# Available data

-------------------------

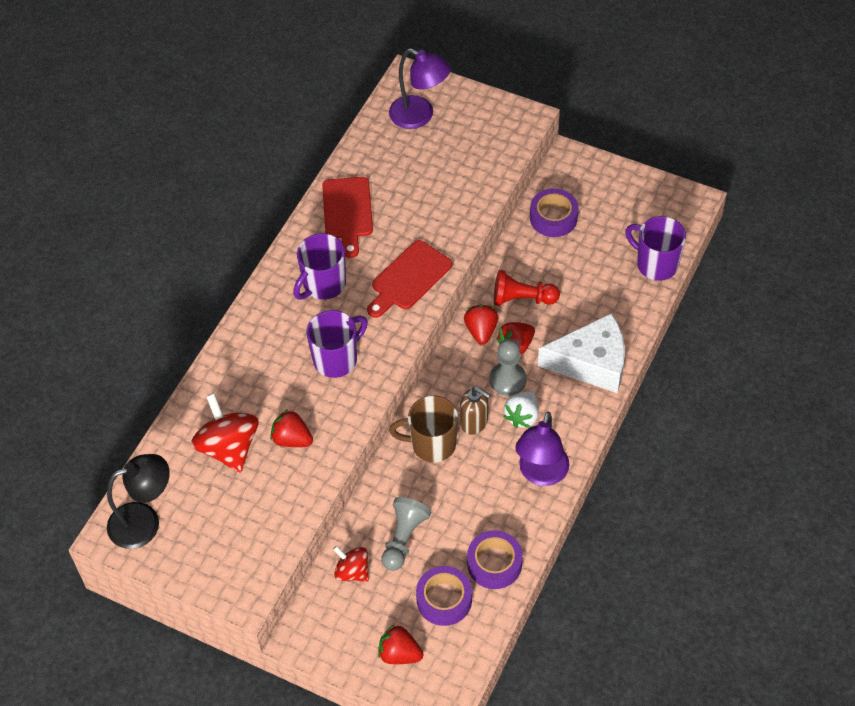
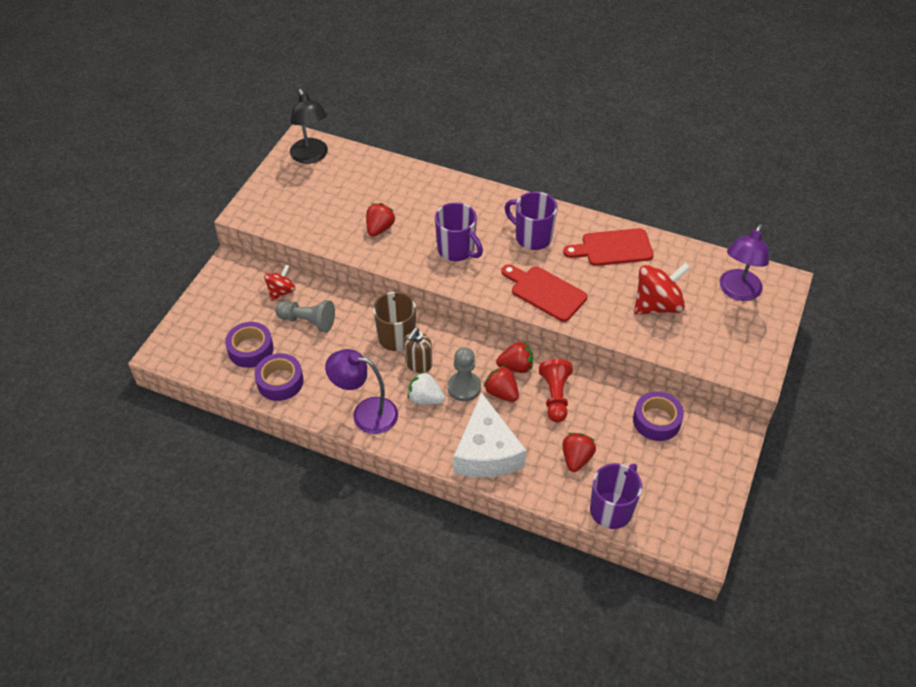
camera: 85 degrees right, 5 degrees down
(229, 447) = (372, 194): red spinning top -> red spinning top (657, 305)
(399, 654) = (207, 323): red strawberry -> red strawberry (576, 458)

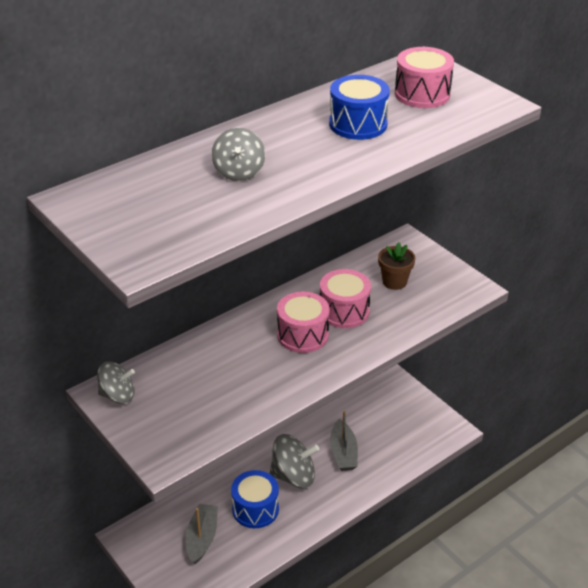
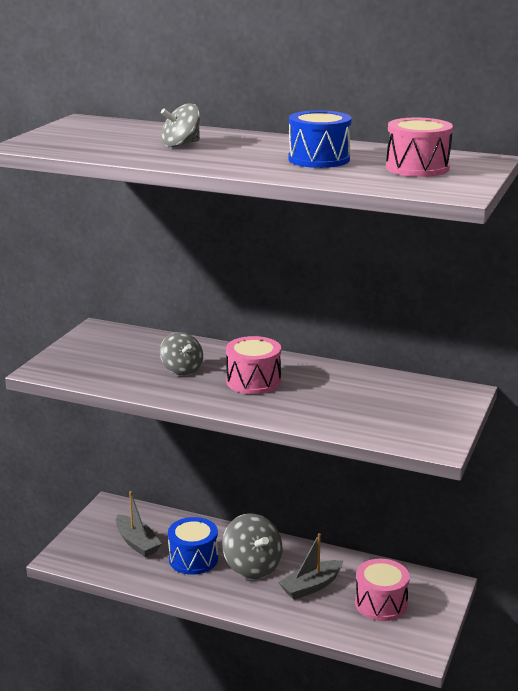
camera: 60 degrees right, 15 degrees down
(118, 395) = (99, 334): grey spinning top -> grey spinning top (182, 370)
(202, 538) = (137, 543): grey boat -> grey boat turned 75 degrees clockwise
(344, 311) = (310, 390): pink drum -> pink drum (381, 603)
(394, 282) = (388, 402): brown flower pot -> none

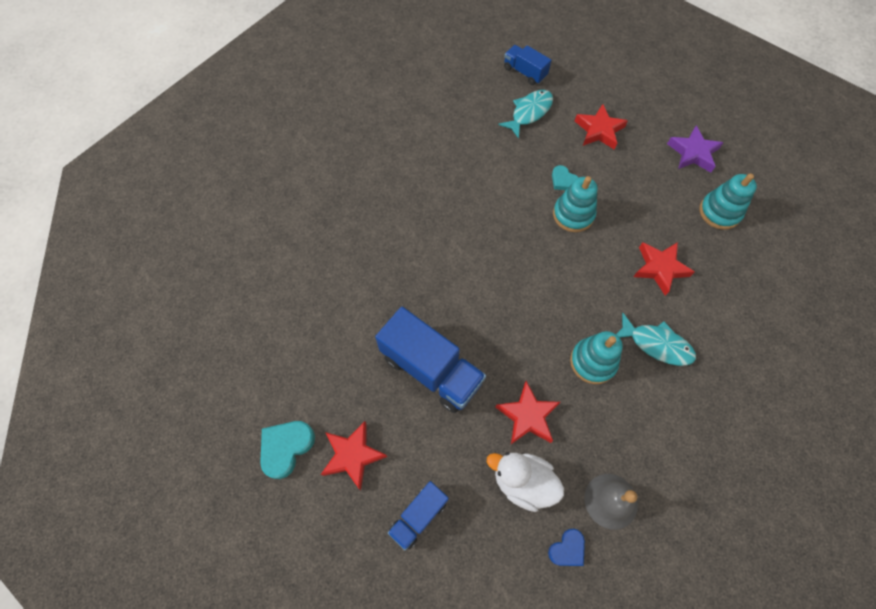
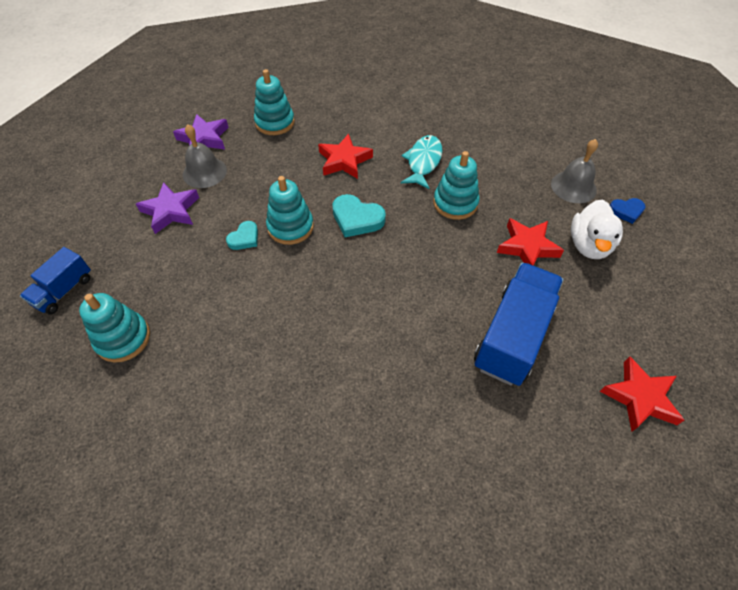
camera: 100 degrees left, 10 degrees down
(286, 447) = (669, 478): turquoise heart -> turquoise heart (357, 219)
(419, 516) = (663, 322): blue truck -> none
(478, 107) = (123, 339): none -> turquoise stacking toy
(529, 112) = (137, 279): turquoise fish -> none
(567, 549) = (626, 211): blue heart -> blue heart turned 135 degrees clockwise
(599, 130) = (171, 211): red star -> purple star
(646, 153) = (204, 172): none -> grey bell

-------------------------

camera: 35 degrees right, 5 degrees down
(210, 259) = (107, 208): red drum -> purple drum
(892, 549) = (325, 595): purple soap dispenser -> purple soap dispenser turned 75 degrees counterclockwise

-------------------------

# Work item
All that is needed is the exact run of lines above from the line containing "(567, 549) = (626, 211): blue" through the line containing "(646, 153) = (204, 172): none -> grey bell", both of them included.

# Answer for the task
(567, 549) = (626, 211): blue heart -> blue heart turned 135 degrees clockwise
(599, 130) = (171, 211): red star -> purple star
(646, 153) = (204, 172): none -> grey bell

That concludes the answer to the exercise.